## CONSIGNE
Veuillez afficher toutes les lignes du listing qui contiennent la chaîne « italic », en tenant compte de la casse.

● ● ● ●

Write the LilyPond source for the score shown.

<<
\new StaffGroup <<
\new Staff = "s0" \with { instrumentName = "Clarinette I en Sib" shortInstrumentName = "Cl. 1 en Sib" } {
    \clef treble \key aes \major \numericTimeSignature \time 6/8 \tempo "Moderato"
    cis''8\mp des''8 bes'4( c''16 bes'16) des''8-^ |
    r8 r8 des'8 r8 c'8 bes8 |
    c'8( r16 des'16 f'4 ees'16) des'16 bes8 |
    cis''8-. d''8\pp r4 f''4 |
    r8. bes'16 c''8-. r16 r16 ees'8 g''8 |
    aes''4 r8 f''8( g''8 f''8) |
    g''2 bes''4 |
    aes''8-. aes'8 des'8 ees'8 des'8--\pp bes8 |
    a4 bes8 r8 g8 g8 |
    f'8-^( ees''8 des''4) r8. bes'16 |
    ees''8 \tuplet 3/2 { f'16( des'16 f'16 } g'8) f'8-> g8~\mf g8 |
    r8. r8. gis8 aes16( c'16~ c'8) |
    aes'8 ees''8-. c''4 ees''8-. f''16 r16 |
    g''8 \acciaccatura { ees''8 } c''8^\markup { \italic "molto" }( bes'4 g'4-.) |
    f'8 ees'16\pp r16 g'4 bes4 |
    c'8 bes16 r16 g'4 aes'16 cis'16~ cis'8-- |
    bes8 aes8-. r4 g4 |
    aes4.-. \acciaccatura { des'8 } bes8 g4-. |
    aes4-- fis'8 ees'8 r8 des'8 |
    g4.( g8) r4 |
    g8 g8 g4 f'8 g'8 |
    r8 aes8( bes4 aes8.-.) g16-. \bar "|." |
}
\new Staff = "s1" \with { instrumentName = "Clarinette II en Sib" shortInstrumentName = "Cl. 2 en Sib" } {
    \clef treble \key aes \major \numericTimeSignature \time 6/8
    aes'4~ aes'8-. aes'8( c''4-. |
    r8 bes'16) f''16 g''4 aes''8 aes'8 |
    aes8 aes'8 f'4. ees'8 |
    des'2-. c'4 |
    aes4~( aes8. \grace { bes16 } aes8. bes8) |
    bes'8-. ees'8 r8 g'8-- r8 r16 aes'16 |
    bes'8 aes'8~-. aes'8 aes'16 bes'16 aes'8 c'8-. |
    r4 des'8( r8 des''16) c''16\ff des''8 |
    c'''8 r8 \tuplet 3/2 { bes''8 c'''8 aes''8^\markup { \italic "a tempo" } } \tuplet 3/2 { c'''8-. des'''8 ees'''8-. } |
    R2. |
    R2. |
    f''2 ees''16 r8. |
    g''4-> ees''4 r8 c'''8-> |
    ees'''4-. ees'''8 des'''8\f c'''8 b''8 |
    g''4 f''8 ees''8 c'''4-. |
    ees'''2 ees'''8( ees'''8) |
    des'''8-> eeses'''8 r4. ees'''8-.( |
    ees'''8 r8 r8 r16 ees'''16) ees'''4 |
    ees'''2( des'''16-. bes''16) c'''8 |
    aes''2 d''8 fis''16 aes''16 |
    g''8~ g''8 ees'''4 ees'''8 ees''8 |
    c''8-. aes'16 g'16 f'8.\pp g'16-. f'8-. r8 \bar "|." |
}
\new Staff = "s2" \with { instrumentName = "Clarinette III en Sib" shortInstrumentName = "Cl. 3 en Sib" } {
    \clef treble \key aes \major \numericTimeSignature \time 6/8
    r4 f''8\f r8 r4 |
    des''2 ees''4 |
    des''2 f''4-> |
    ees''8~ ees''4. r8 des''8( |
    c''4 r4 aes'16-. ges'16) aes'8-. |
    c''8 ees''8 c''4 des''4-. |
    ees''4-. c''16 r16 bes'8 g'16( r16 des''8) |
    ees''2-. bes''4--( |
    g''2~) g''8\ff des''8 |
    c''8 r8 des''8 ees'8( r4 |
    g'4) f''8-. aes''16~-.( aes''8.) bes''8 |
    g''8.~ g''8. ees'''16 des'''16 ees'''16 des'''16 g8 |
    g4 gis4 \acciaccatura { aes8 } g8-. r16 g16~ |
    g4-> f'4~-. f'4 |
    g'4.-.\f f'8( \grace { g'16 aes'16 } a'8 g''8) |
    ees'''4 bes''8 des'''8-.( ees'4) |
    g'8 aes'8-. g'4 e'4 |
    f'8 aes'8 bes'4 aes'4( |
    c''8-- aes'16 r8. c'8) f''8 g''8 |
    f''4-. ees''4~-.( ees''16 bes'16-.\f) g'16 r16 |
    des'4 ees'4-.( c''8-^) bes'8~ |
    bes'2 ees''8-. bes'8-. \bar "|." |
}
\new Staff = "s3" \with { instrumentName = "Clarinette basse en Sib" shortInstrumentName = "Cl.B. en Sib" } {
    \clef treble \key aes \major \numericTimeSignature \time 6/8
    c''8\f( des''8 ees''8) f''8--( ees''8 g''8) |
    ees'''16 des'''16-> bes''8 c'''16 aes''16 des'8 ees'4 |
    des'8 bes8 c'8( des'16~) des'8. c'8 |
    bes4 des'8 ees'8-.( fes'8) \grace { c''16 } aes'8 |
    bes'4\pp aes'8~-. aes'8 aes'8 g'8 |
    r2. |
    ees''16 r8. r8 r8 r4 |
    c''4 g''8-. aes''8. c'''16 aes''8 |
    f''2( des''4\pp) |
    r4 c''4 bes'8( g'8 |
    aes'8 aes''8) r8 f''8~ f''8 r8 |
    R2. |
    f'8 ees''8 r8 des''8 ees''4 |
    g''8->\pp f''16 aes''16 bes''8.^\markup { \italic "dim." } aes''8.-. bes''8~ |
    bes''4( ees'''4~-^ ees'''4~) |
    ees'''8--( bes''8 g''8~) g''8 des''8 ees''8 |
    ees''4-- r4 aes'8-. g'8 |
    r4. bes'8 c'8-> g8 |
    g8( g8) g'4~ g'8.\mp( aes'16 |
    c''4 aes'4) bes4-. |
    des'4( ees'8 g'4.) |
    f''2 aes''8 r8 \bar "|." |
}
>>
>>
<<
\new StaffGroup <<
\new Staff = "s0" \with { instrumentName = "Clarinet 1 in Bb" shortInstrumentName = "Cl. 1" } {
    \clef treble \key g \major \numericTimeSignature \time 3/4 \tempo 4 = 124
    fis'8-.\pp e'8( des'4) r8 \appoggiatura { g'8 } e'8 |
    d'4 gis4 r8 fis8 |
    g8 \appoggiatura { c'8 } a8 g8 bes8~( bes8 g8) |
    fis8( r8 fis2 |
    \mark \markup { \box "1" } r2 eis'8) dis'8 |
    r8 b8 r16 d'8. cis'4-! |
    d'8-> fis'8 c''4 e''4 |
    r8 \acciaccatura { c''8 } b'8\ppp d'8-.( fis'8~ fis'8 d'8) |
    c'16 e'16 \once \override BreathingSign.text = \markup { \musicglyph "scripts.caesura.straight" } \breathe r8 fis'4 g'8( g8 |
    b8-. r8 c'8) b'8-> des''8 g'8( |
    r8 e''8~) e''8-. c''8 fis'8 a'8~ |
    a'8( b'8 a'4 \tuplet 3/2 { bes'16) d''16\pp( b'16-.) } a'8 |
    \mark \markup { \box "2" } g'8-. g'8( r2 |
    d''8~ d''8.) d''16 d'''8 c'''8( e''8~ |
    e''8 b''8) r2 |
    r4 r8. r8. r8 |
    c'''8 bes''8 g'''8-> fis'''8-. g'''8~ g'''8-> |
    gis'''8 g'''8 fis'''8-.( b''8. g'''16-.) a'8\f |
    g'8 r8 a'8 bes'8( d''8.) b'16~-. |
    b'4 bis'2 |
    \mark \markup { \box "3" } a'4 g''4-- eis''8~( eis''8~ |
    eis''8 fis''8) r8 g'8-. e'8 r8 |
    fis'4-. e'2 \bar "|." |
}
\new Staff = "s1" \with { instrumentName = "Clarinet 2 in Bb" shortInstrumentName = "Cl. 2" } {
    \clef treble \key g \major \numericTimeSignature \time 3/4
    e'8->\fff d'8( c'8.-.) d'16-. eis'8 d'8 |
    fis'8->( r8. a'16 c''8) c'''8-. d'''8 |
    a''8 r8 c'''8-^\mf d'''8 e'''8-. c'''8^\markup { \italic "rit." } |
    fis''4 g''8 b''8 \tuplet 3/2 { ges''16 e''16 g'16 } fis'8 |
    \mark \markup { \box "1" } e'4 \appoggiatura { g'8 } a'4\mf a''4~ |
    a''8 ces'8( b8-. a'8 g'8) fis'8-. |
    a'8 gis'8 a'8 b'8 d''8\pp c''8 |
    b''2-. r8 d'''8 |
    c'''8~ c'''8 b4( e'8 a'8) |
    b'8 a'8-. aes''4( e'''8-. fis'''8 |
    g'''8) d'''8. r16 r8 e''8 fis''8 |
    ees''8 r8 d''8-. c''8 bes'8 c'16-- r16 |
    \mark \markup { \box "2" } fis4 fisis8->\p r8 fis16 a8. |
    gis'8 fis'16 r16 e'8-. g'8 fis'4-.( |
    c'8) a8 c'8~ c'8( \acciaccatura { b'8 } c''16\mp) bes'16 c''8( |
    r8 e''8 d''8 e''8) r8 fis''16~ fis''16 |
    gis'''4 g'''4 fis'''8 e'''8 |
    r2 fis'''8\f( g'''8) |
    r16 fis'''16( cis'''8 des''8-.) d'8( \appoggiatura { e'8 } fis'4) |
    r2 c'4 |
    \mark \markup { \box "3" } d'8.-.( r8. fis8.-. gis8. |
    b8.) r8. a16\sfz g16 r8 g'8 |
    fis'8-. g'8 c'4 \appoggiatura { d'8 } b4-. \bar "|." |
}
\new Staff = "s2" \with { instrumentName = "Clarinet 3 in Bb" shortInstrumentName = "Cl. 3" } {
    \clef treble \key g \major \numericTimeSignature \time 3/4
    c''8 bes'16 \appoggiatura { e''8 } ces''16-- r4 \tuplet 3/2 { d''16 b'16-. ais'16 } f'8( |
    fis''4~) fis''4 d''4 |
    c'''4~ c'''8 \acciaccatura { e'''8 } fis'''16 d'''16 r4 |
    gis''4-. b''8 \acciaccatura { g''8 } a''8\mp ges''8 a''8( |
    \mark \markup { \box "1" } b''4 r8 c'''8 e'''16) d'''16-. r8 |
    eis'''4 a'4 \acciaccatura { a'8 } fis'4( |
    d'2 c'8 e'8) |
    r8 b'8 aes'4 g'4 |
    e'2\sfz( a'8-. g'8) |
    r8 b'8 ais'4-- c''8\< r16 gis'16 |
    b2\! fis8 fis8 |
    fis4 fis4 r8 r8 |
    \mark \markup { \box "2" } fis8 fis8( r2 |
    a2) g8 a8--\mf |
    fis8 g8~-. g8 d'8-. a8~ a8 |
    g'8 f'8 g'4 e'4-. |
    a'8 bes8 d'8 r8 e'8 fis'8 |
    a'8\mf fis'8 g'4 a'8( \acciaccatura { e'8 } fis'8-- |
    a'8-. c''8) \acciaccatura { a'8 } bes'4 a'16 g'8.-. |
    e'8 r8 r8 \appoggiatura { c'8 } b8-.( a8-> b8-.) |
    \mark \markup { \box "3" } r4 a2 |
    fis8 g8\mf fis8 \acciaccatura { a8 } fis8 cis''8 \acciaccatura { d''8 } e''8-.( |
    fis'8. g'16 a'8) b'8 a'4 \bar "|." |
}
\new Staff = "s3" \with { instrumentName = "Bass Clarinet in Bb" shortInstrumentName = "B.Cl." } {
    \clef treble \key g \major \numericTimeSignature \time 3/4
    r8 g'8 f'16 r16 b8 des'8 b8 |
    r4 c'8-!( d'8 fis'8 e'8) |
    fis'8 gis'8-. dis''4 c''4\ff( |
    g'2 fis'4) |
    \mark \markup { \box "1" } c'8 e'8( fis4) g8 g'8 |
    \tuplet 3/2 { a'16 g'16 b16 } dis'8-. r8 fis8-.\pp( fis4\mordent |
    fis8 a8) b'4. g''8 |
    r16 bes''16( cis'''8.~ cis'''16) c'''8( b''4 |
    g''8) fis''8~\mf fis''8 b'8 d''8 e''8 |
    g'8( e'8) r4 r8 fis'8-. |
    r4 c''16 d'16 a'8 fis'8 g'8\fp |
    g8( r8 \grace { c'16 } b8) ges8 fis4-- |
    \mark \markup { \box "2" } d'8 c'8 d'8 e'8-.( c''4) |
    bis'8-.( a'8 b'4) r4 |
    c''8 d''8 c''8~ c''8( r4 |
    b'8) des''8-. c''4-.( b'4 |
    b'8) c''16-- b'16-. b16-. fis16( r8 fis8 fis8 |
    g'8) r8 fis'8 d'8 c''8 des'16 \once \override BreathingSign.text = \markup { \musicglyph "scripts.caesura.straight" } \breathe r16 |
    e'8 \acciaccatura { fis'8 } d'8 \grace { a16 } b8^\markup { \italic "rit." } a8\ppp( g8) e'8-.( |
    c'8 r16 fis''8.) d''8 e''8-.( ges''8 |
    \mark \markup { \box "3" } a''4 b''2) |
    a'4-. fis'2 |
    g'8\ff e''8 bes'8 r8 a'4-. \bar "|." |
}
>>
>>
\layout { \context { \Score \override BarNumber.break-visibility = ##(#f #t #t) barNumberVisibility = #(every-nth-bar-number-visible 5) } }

● ● ● ●

## RÉPONSE CORRECTE
    g''8 \acciaccatura { ees''8 } c''8^\markup { \italic "molto" }( bes'4 g'4-.) |
    c'''8 r8 \tuplet 3/2 { bes''8 c'''8 aes''8^\markup { \italic "a tempo" } } \tuplet 3/2 { c'''8-. des'''8 ees'''8-. } |
    g''8->\pp f''16 aes''16 bes''8.^\markup { \italic "dim." } aes''8.-. bes''8~ |
    a''8 r8 c'''8-^\mf d'''8 e'''8-. c'''8^\markup { \italic "rit." } |
    e'8 \acciaccatura { fis'8 } d'8 \grace { a16 } b8^\markup { \italic "rit." } a8\ppp( g8) e'8-.( |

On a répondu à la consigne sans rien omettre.